# [Dataset]
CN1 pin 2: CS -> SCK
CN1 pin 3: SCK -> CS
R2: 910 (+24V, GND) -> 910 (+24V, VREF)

==

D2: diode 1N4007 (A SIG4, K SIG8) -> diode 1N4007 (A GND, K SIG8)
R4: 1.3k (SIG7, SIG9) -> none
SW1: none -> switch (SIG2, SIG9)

# [How to complete this task]
Everything above from the line with "D2: diode 1N4007" to the line with "SW1: none -> switch (SIG2, SIG9)", both included, must be repeated exactly, and nothing outside that range.

# [Solution to the problem]
D2: diode 1N4007 (A SIG4, K SIG8) -> diode 1N4007 (A GND, K SIG8)
R4: 1.3k (SIG7, SIG9) -> none
SW1: none -> switch (SIG2, SIG9)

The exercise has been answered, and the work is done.